> [EXERCISE] Transcribe every entry word for word, but skip the images.

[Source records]
□ □ □ □ □
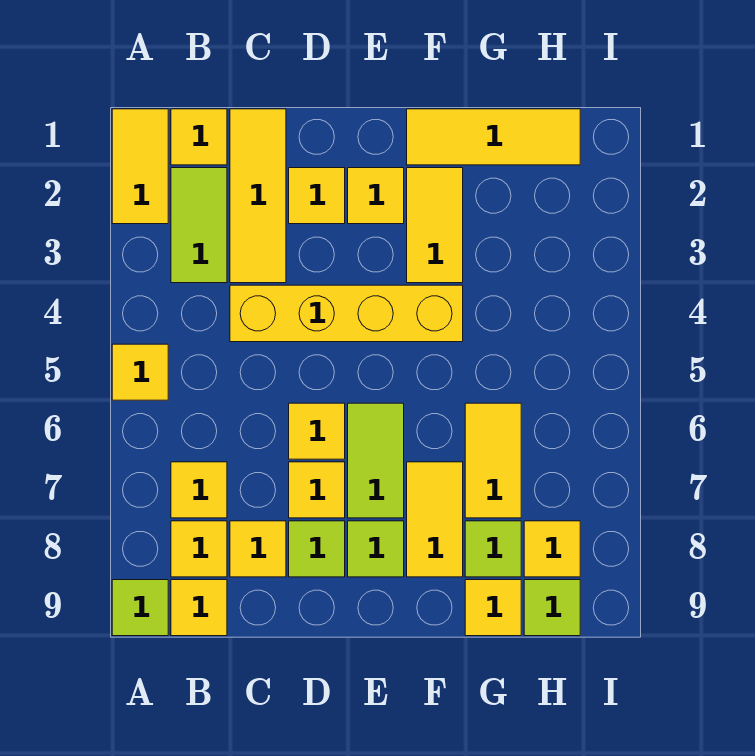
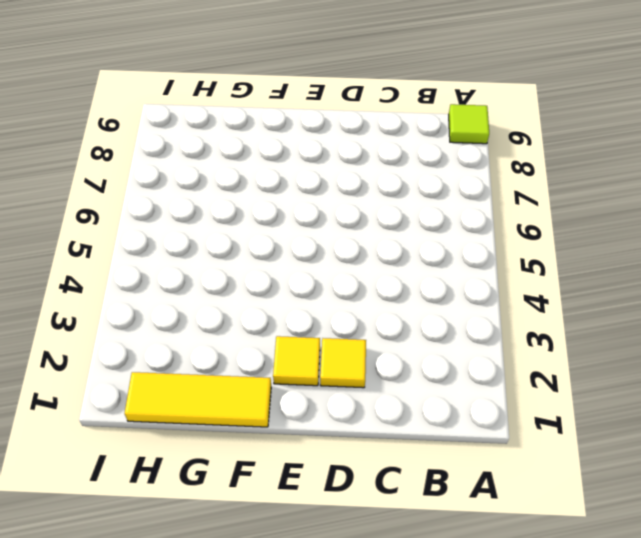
none -> yellow tile A1:A2 level 1
none -> yellow tile A5 level 1
none -> yellow tile B1 level 1

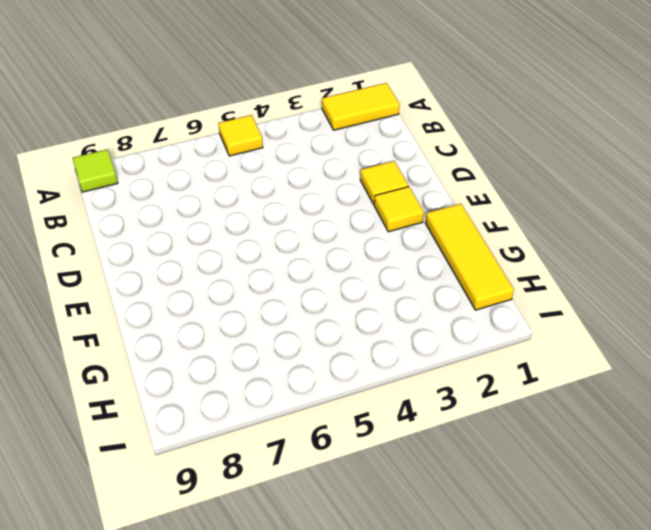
none -> yellow tile B1 level 1
none -> lime tile B2:B3 level 1
none -> yellow tile B7 level 1

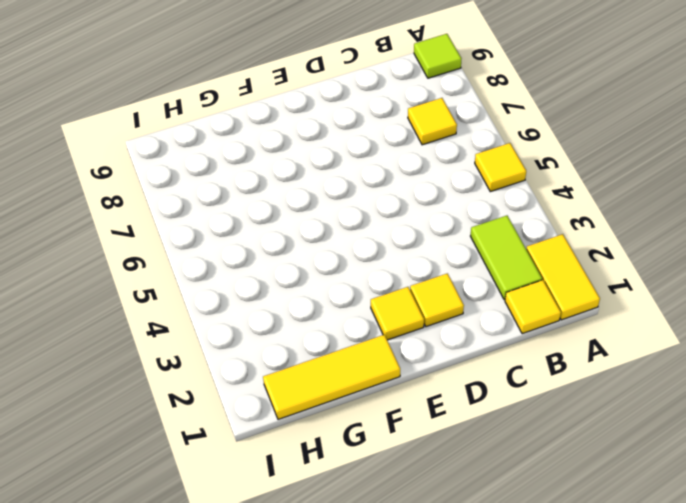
none -> yellow tile B8 level 1
none -> yellow tile B9 level 1
none -> yellow tile C1:C3 level 1

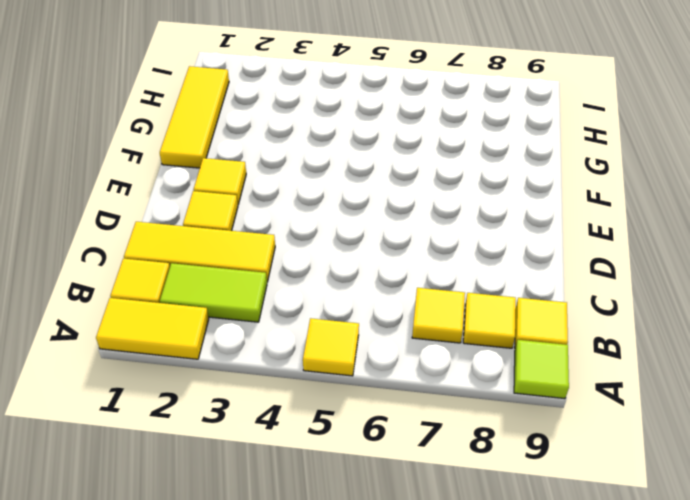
none -> yellow brick C4:F4 level 1
none -> yellow tile C8 level 1
none -> yellow tile D6 level 1

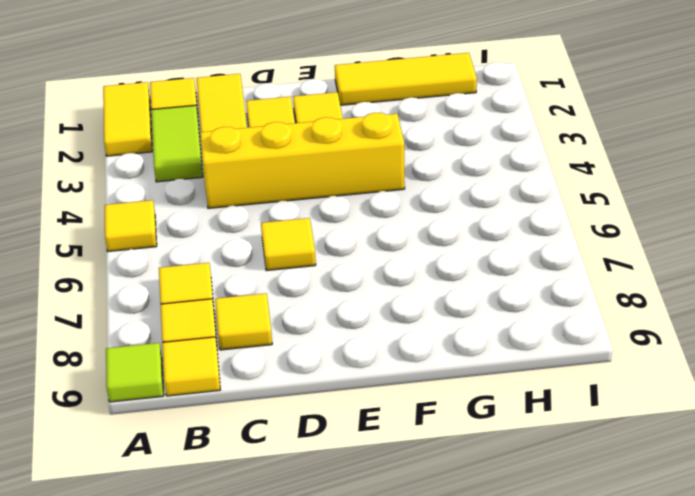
none -> yellow tile D7 level 1
none -> lime tile D8 level 1
none -> lime tile E6:E7 level 1

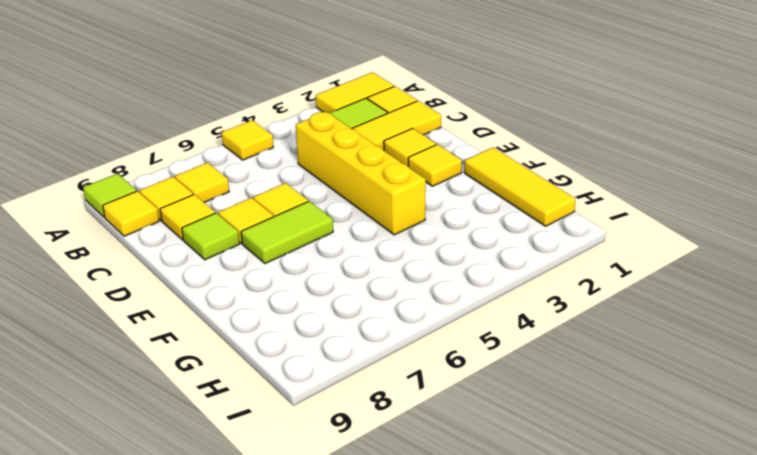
none -> lime tile E8 level 1
none -> yellow tile F2:F3 level 1
none -> yellow tile F7:F8 level 1

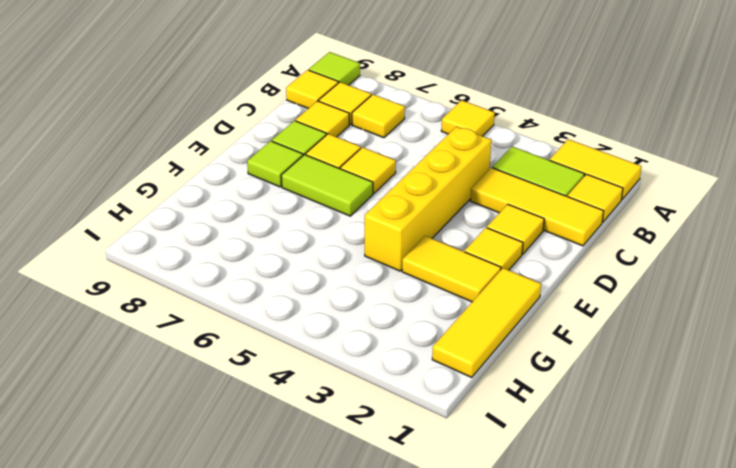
none -> yellow tile F7:F8 level 1
none -> yellow tile G6:G7 level 1
none -> lime tile G8 level 1

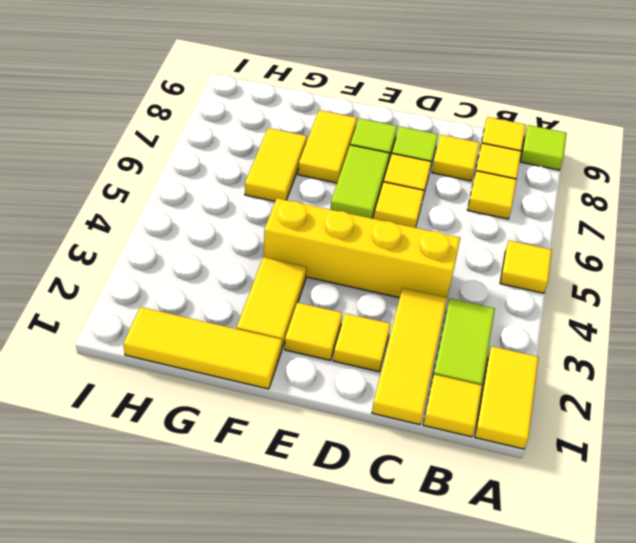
none -> lime tile G8 level 1
none -> yellow tile G9 level 1
none -> yellow tile H8 level 1

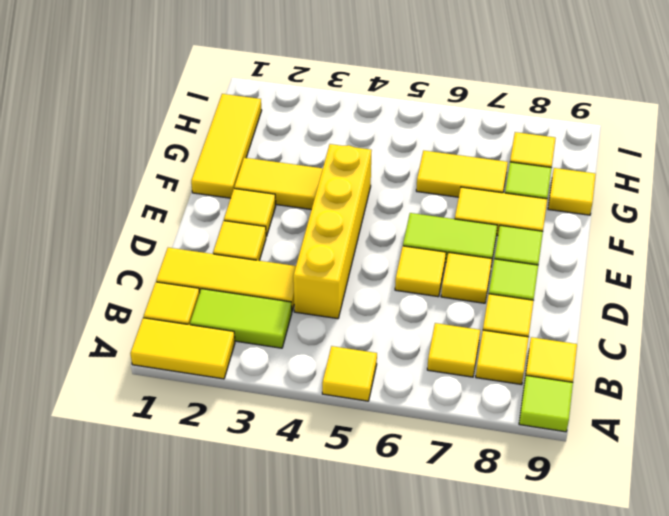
none -> lime tile H9 level 1

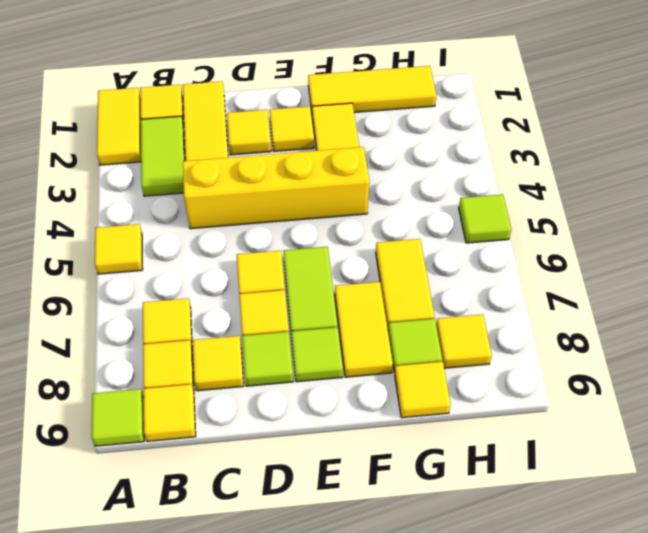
lime tile I5 level 1 -> lime tile H9 level 1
□ □ □ □ □
> [TASK OUTPUT]
none -> yellow tile A1:A2 level 1
none -> yellow tile A5 level 1
none -> yellow tile B1 level 1

none -> yellow tile B1 level 1
none -> lime tile B2:B3 level 1
none -> yellow tile B7 level 1

none -> yellow tile B8 level 1
none -> yellow tile B9 level 1
none -> yellow tile C1:C3 level 1

none -> yellow brick C4:F4 level 1
none -> yellow tile C8 level 1
none -> yellow tile D6 level 1

none -> yellow tile D7 level 1
none -> lime tile D8 level 1
none -> lime tile E6:E7 level 1

none -> lime tile E8 level 1
none -> yellow tile F2:F3 level 1
none -> yellow tile F7:F8 level 1

none -> yellow tile F7:F8 level 1
none -> yellow tile G6:G7 level 1
none -> lime tile G8 level 1

none -> lime tile G8 level 1
none -> yellow tile G9 level 1
none -> yellow tile H8 level 1

none -> lime tile H9 level 1

lime tile I5 level 1 -> lime tile H9 level 1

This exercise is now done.